◆ Data to use:

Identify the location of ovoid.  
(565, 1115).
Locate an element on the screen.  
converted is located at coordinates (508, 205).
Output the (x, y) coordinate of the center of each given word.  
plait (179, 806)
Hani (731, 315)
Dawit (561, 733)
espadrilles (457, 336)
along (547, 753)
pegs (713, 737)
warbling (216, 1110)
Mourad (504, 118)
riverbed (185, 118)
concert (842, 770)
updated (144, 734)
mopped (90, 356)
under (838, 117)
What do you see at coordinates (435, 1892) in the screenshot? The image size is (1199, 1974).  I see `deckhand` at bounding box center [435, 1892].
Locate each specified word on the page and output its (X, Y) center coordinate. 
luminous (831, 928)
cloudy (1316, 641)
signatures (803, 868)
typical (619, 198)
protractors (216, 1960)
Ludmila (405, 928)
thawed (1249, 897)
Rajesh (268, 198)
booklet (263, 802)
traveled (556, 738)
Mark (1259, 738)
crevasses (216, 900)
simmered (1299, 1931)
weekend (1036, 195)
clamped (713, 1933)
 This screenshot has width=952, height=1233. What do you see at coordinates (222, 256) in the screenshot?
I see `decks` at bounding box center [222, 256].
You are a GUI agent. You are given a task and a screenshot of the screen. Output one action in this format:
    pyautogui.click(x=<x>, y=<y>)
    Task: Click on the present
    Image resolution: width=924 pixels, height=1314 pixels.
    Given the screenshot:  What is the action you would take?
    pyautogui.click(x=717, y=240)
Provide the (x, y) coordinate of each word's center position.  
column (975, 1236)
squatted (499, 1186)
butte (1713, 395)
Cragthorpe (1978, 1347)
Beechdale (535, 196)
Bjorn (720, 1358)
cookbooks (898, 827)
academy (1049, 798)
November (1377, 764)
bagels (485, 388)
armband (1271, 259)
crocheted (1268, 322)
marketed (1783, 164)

◆ Instructions for the task: Reproduce every one of the lines above verbatim, from the first to the last.

◆ Exercise answer:
Identify the location of ovoid.  
(565, 1115).
Locate an element on the screen.  
converted is located at coordinates (508, 205).
Output the (x, y) coordinate of the center of each given word.  
plait (179, 806)
Hani (731, 315)
Dawit (561, 733)
espadrilles (457, 336)
along (547, 753)
pegs (713, 737)
warbling (216, 1110)
Mourad (504, 118)
riverbed (185, 118)
concert (842, 770)
updated (144, 734)
mopped (90, 356)
under (838, 117)
What do you see at coordinates (435, 1892) in the screenshot? The image size is (1199, 1974).  I see `deckhand` at bounding box center [435, 1892].
Locate each specified word on the page and output its (X, Y) center coordinate. 
luminous (831, 928)
cloudy (1316, 641)
signatures (803, 868)
typical (619, 198)
protractors (216, 1960)
Ludmila (405, 928)
thawed (1249, 897)
Rajesh (268, 198)
booklet (263, 802)
traveled (556, 738)
Mark (1259, 738)
crevasses (216, 900)
simmered (1299, 1931)
weekend (1036, 195)
clamped (713, 1933)
 This screenshot has width=952, height=1233. What do you see at coordinates (222, 256) in the screenshot?
I see `decks` at bounding box center [222, 256].
You are a GUI agent. You are given a task and a screenshot of the screen. Output one action in this format:
    pyautogui.click(x=<x>, y=<y>)
    Task: Click on the present
    Image resolution: width=924 pixels, height=1314 pixels.
    Given the screenshot:  What is the action you would take?
    pyautogui.click(x=717, y=240)
Provide the (x, y) coordinate of each word's center position.  
column (975, 1236)
squatted (499, 1186)
butte (1713, 395)
Cragthorpe (1978, 1347)
Beechdale (535, 196)
Bjorn (720, 1358)
cookbooks (898, 827)
academy (1049, 798)
November (1377, 764)
bagels (485, 388)
armband (1271, 259)
crocheted (1268, 322)
marketed (1783, 164)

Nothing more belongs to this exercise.